(ASSIGNED TASK)
Below are records; report the number of lines in them that include the word "none", with no other text.

(DATASET RECORDS)
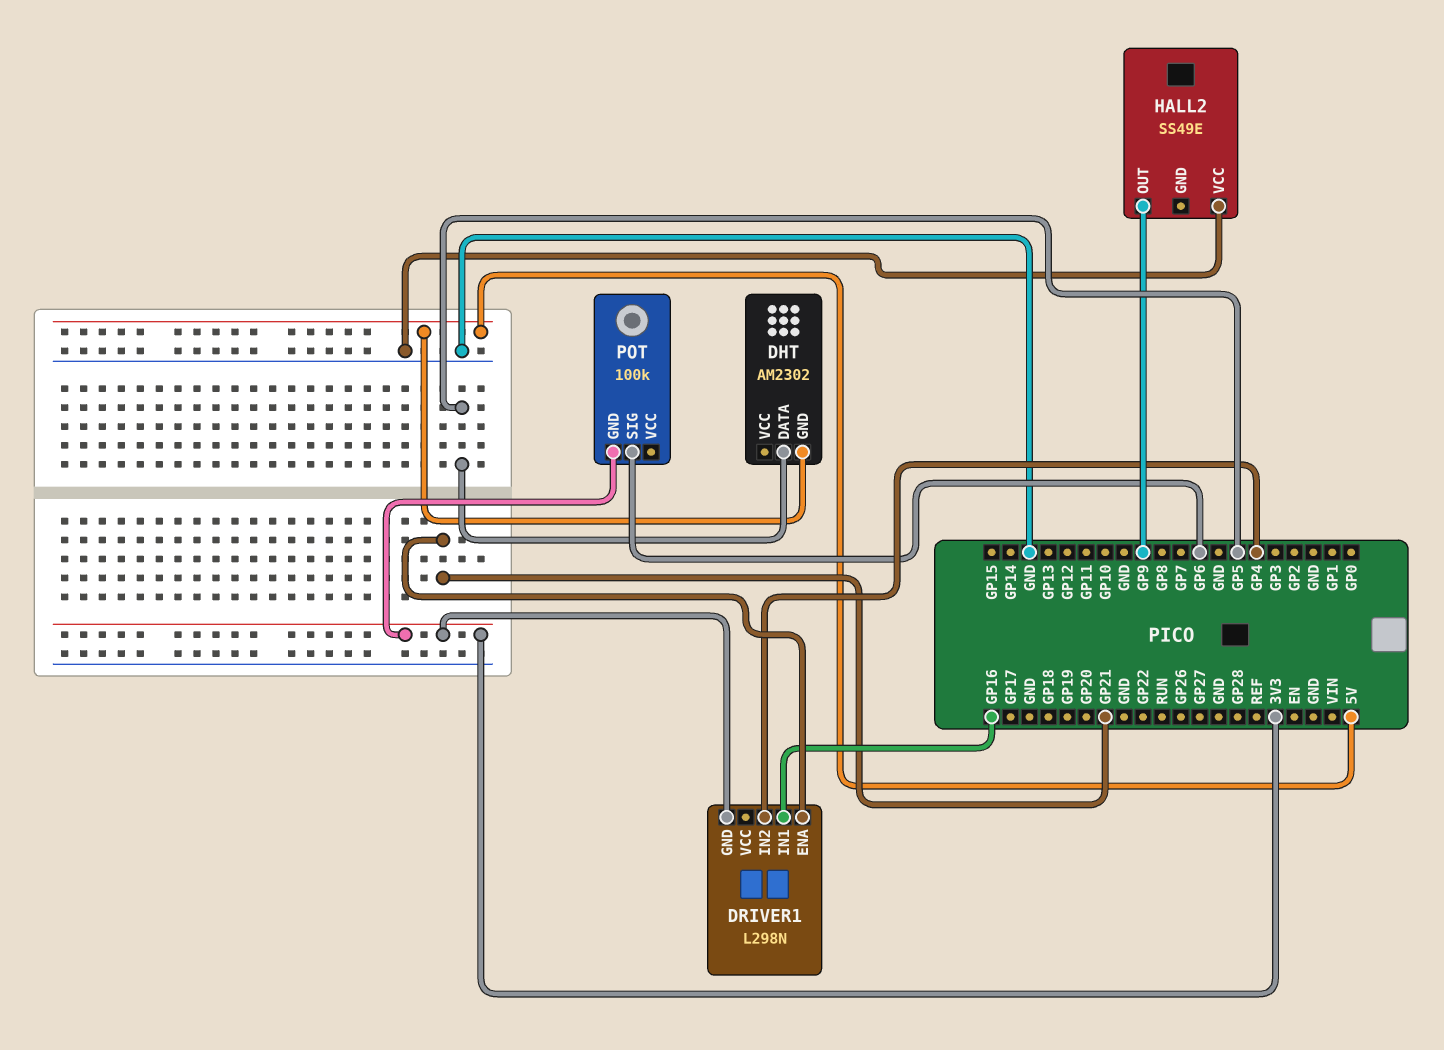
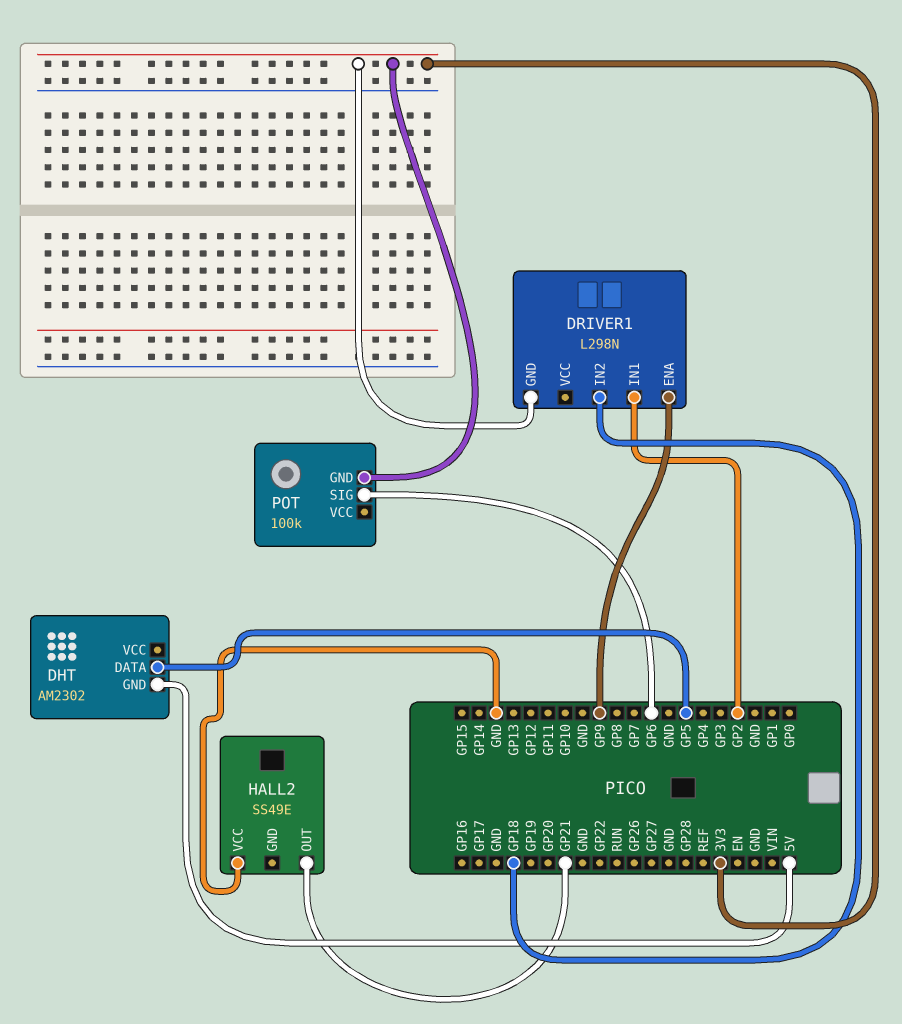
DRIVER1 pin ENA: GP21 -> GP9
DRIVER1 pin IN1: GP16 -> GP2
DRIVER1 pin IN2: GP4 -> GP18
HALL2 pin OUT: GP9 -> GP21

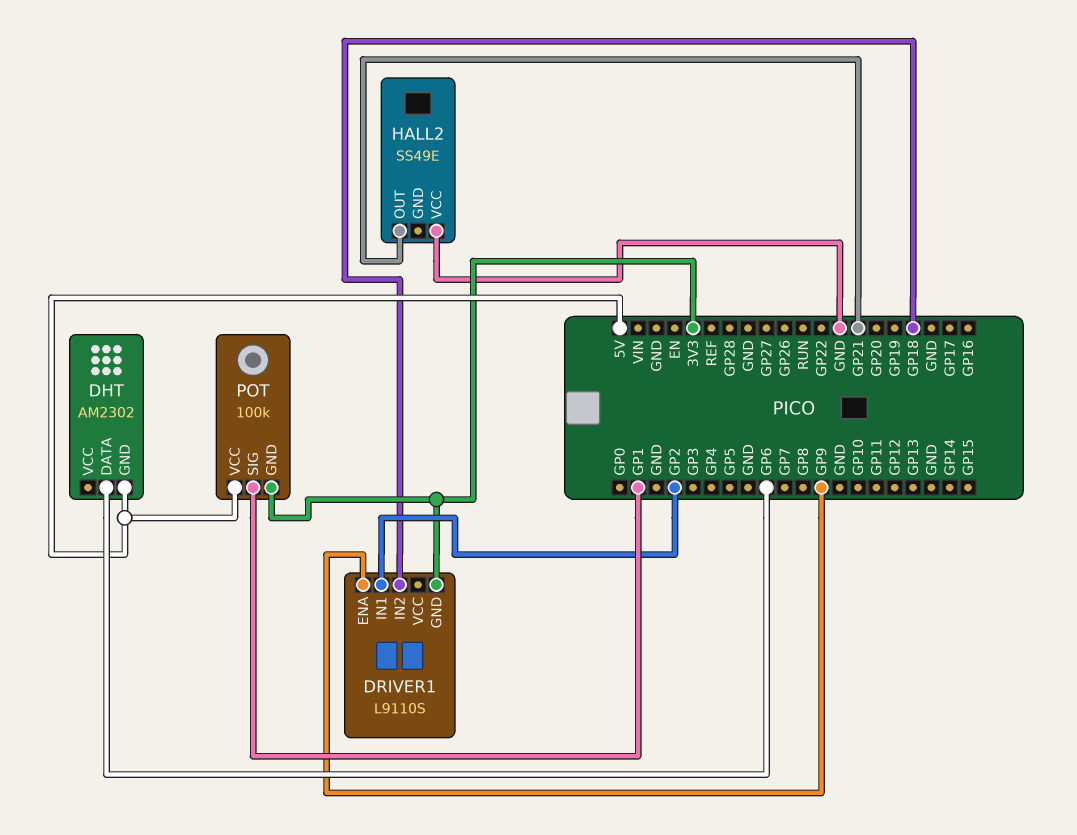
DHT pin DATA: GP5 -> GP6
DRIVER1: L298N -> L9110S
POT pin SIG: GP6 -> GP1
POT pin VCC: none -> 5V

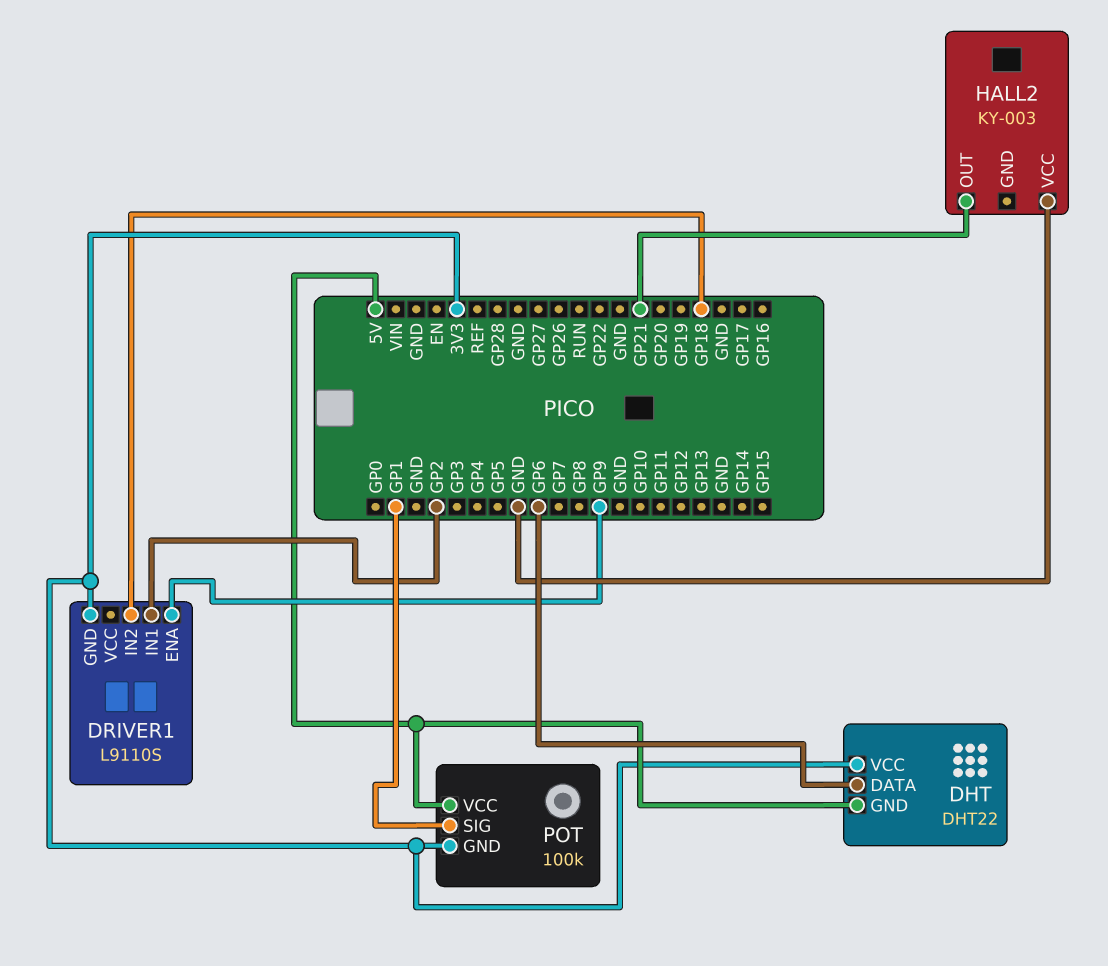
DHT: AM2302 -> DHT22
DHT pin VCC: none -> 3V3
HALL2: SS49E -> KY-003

(SOLUTION TO THE PROBLEM)
2